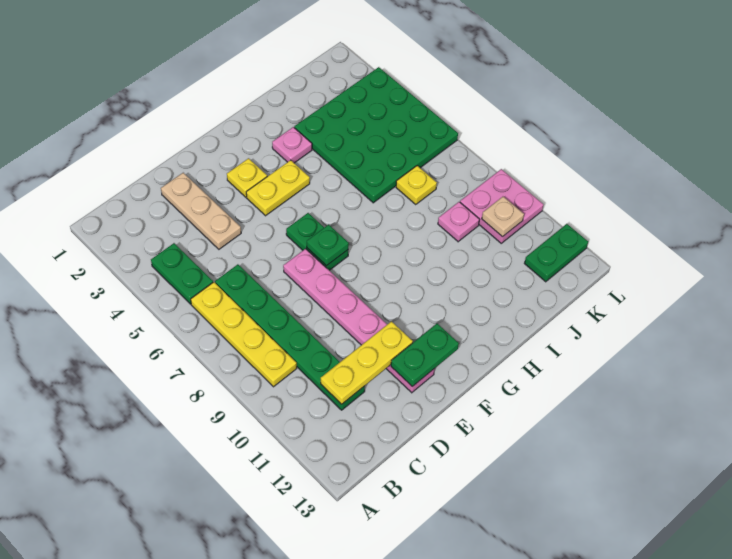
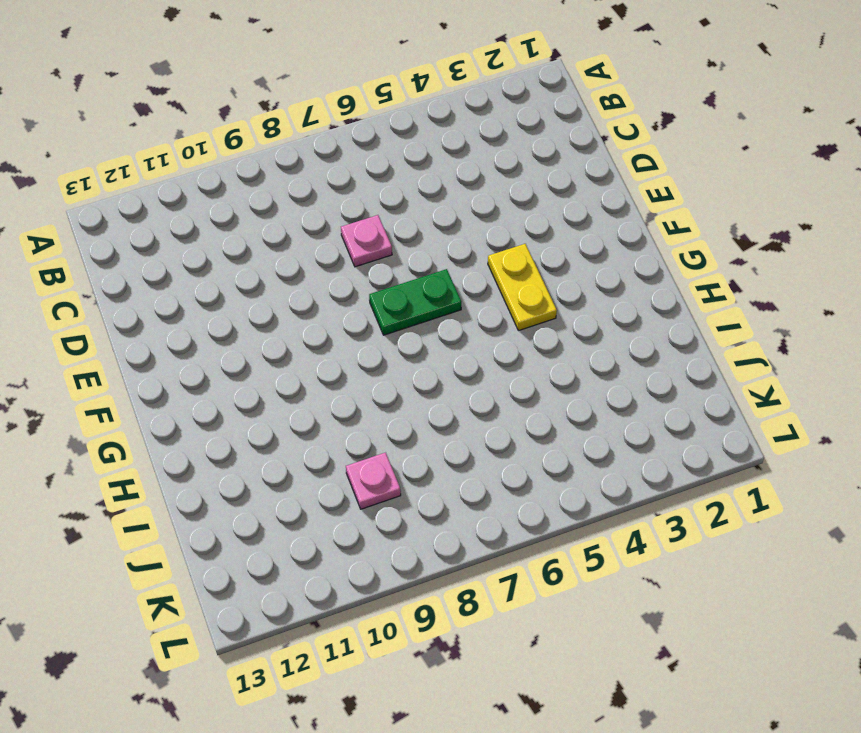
pink plate D7 level 1 -> pink plate H3 level 1
none -> green plate B4:B5 level 1
none -> yellow plate B6:B9 level 1
none -> green plate C6:C11 level 1

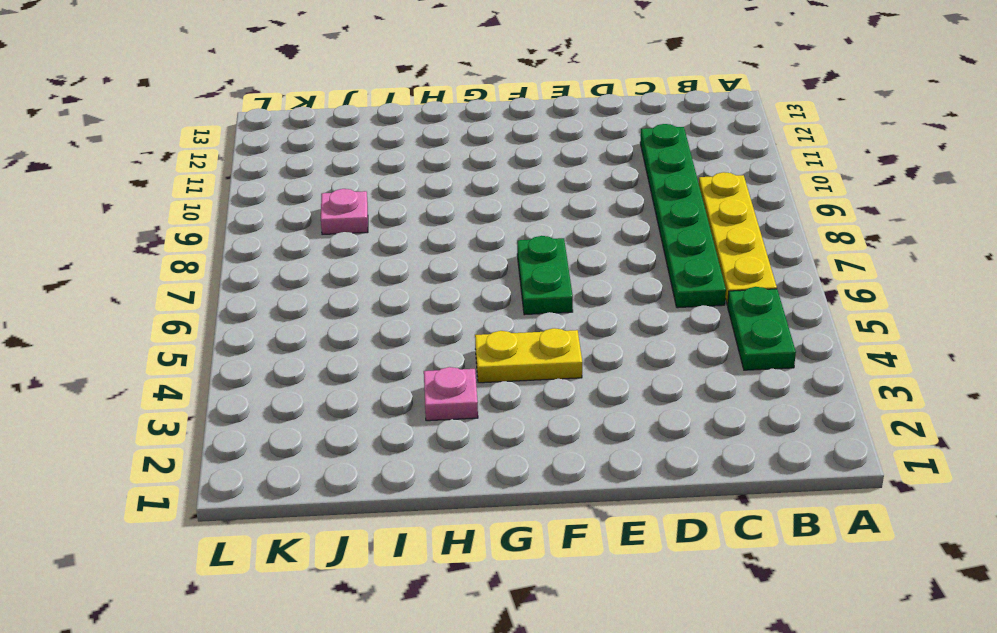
none -> tan plate D2:D4 level 1
none -> pink plate E7:E12 level 1
none -> yellow plate F3 level 1

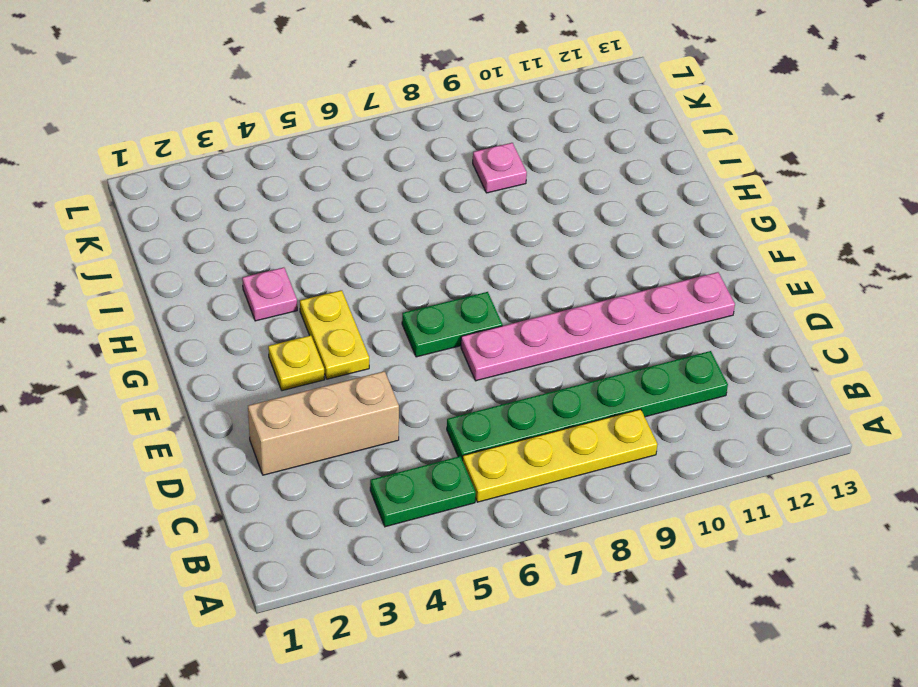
tan brick D2:D4 level 1 -> tan plate D2:D4 level 1
none -> green plate I3:L6 level 1
none -> yellow plate J7 level 1
none -> pink plate K9:L10 level 1

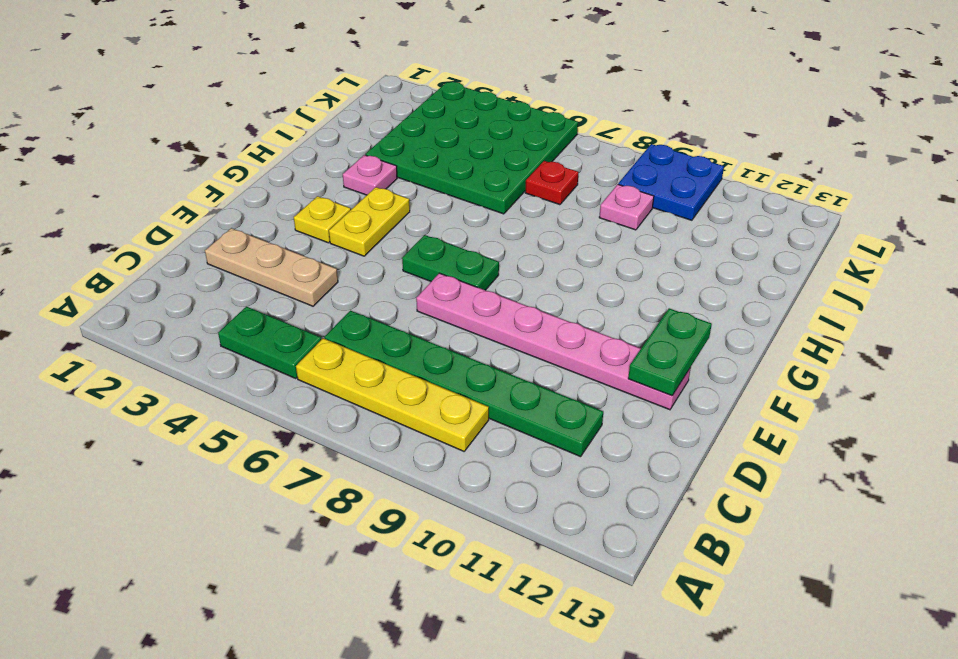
red plate J7 level 1 -> yellow plate J7 level 1
blue plate K9:L10 level 1 -> pink plate K9:L10 level 1
none -> green plate K12:L12 level 1
none -> yellow plate C11:E11 level 2
none -> green plate F7 level 2

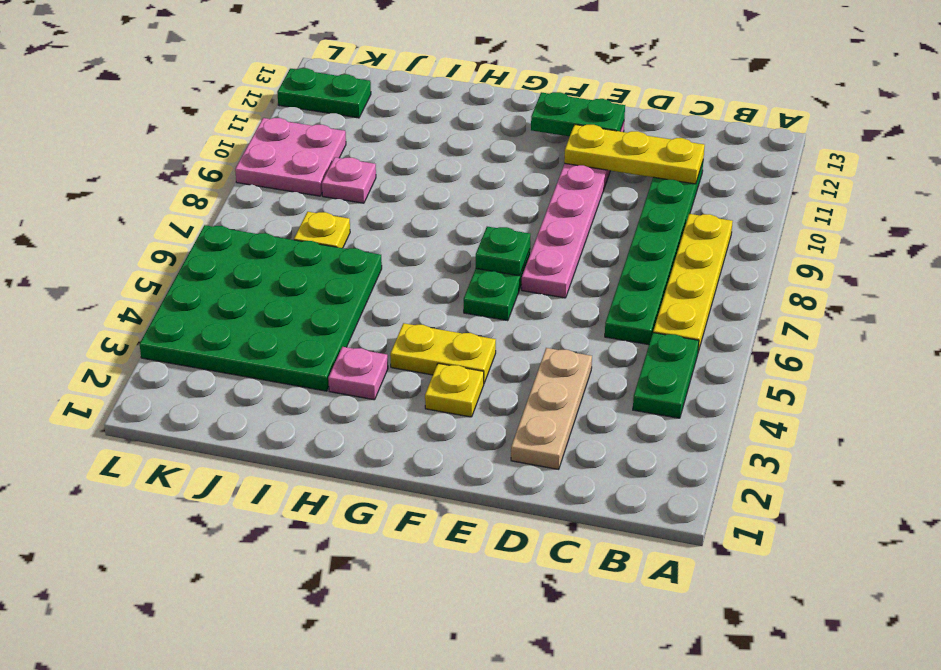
none -> tan plate K10 level 2

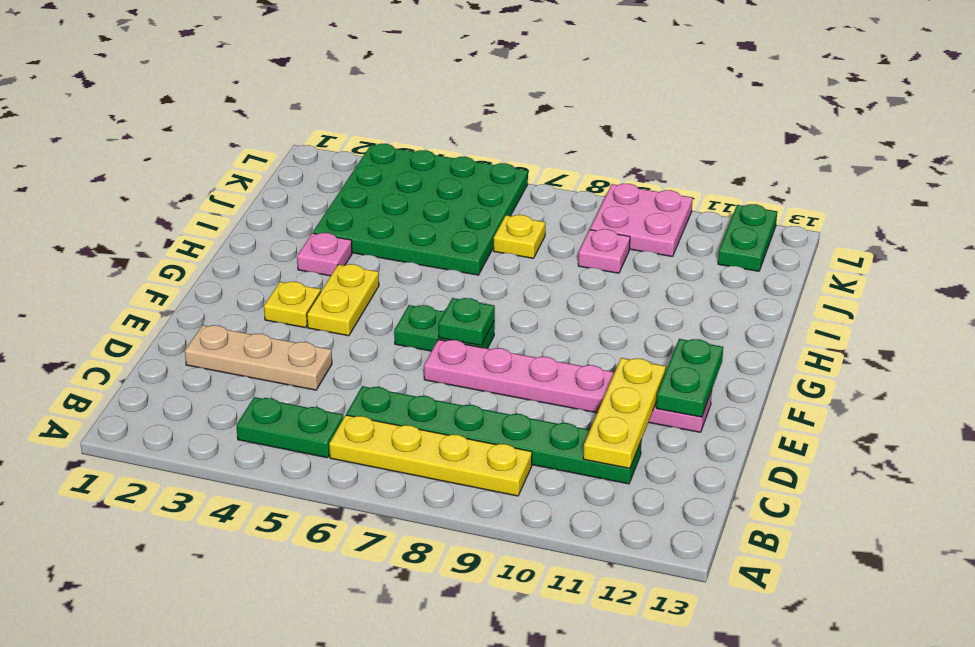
none -> tan plate K10 level 2

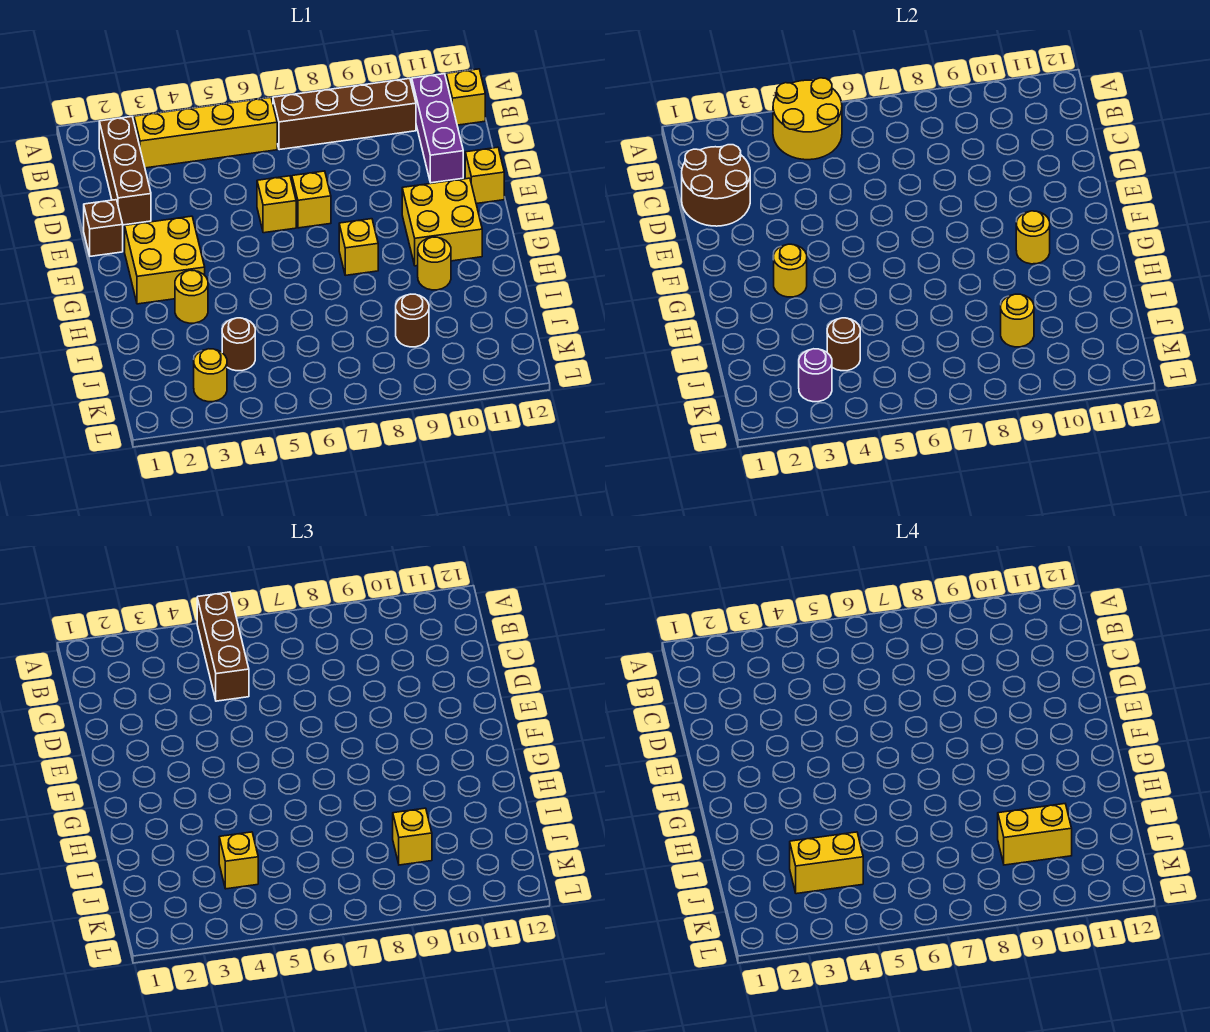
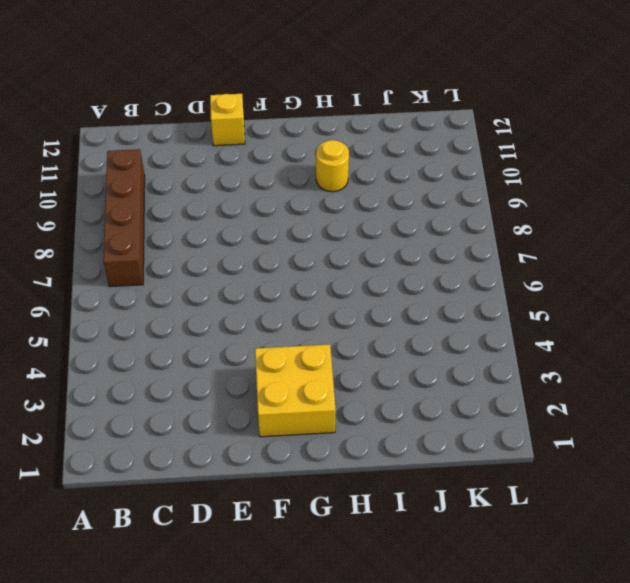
none -> brown brick B2:D2 level 1
none -> yellow brick B3:B6 level 1
none -> purple brick B11:D11 level 1

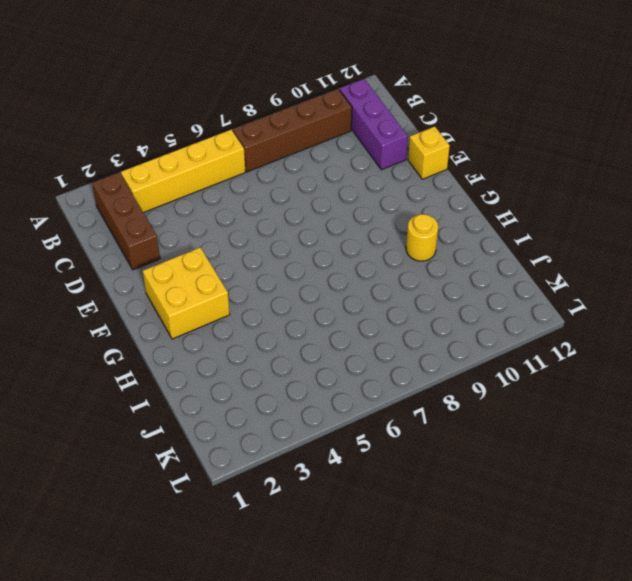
none -> yellow brick B12 level 1
none -> brown brick E1 level 1
none -> yellow brick E6 level 1

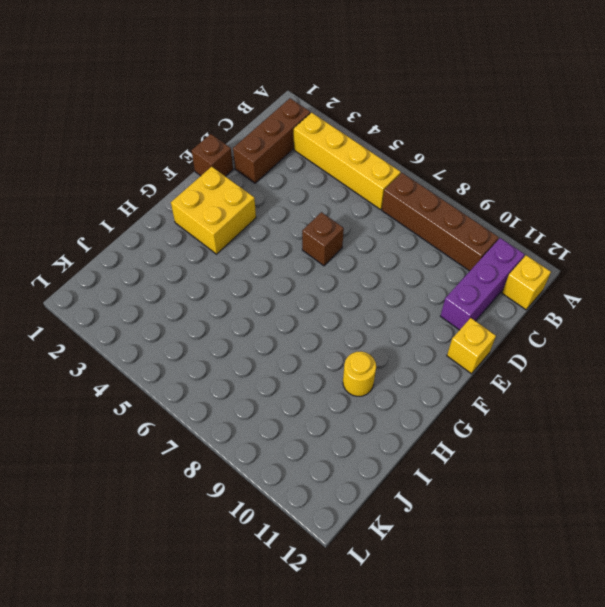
brown brick E6 level 1 -> yellow brick E6 level 1
none -> yellow brick E7 level 1
none -> yellow brick F10:G11 level 1
none -> yellow brick G8 level 1

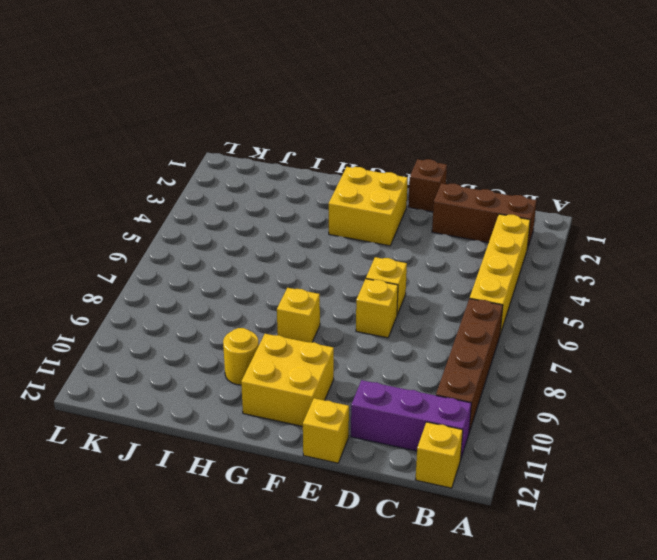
none -> yellow round brick H3 level 1
none -> brown round brick J4 level 1
none -> brown round brick J9 level 1

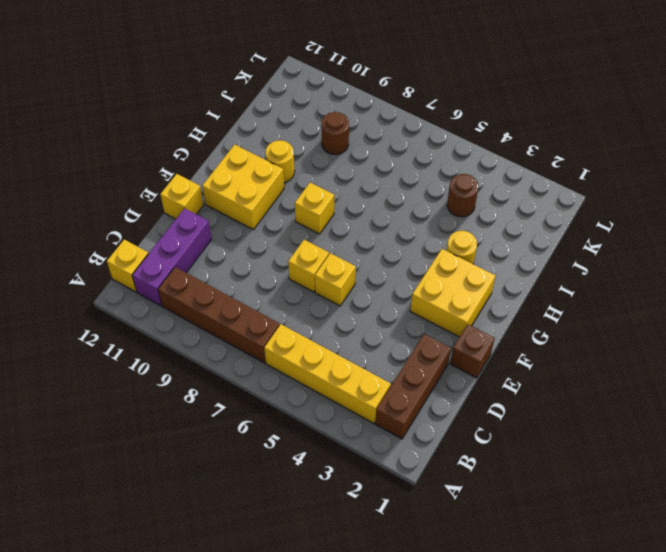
none -> yellow round brick K3 level 1
none -> yellow round brick A4:B5 level 2
none -> brown round brick C1:D2 level 2

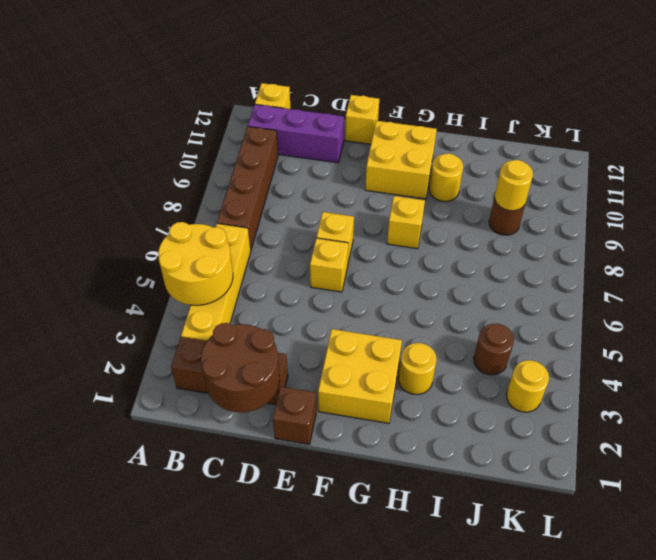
none -> yellow round brick G3 level 2
none -> yellow round brick G10 level 2
none -> brown round brick J4 level 2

> Task brief
Output, exactly and without pictures, the lines above that run from the one containing "none -> yellow brick B12 level 1" through the last line of the entries, inclusive.

> Response box
none -> yellow brick B12 level 1
none -> brown brick E1 level 1
none -> yellow brick E6 level 1

brown brick E6 level 1 -> yellow brick E6 level 1
none -> yellow brick E7 level 1
none -> yellow brick F10:G11 level 1
none -> yellow brick G8 level 1

none -> yellow round brick H3 level 1
none -> brown round brick J4 level 1
none -> brown round brick J9 level 1

none -> yellow round brick K3 level 1
none -> yellow round brick A4:B5 level 2
none -> brown round brick C1:D2 level 2

none -> yellow round brick G3 level 2
none -> yellow round brick G10 level 2
none -> brown round brick J4 level 2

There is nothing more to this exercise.